TO DO:
Rewrite every line of the material below with "px" swapped for "pixels" and nothing else changed. Leave the pictures out of your answer.

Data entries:
※
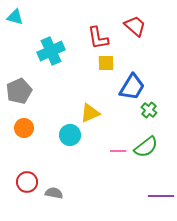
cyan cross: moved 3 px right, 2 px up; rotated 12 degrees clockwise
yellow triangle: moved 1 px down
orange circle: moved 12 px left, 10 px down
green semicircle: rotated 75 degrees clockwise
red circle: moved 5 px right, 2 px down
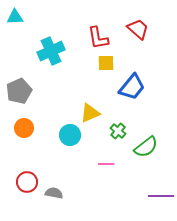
cyan triangle: rotated 18 degrees counterclockwise
red trapezoid: moved 3 px right, 3 px down
blue trapezoid: rotated 8 degrees clockwise
green cross: moved 31 px left, 21 px down
pink line: moved 12 px left, 13 px down
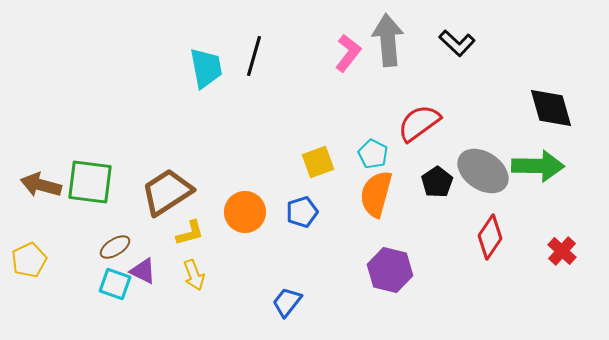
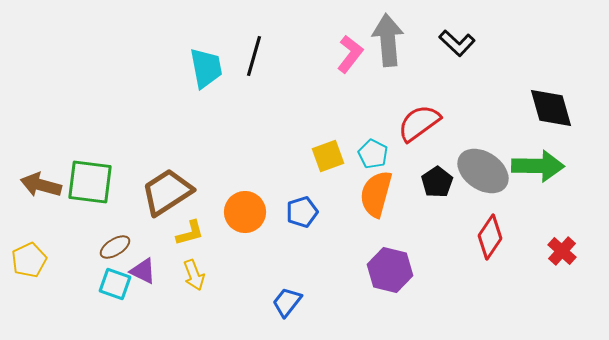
pink L-shape: moved 2 px right, 1 px down
yellow square: moved 10 px right, 6 px up
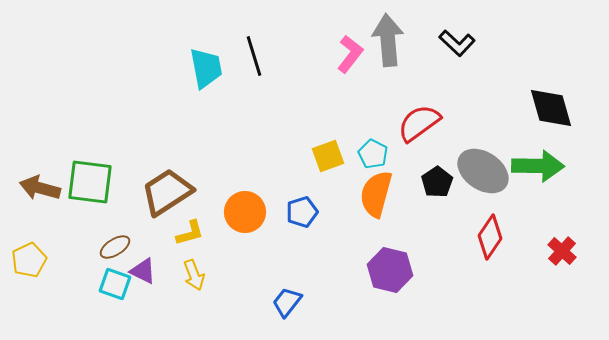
black line: rotated 33 degrees counterclockwise
brown arrow: moved 1 px left, 3 px down
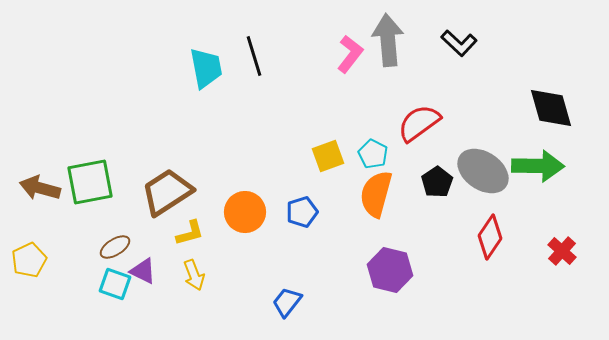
black L-shape: moved 2 px right
green square: rotated 18 degrees counterclockwise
※
RESPONSE FOR THIS EXERCISE:
cyan cross: moved 3 pixels right, 2 pixels up; rotated 12 degrees clockwise
yellow triangle: moved 1 pixels down
orange circle: moved 12 pixels left, 10 pixels down
green semicircle: rotated 75 degrees clockwise
red circle: moved 5 pixels right, 2 pixels down
cyan triangle: rotated 18 degrees counterclockwise
red trapezoid: moved 3 pixels right, 3 pixels down
blue trapezoid: rotated 8 degrees clockwise
green cross: moved 31 pixels left, 21 pixels down
pink line: moved 12 pixels left, 13 pixels down
pink L-shape: moved 2 pixels right, 1 pixels down
yellow square: moved 10 pixels right, 6 pixels up
black line: rotated 33 degrees counterclockwise
brown arrow: moved 1 pixels left, 3 pixels down
black L-shape: moved 2 pixels right
green square: rotated 18 degrees counterclockwise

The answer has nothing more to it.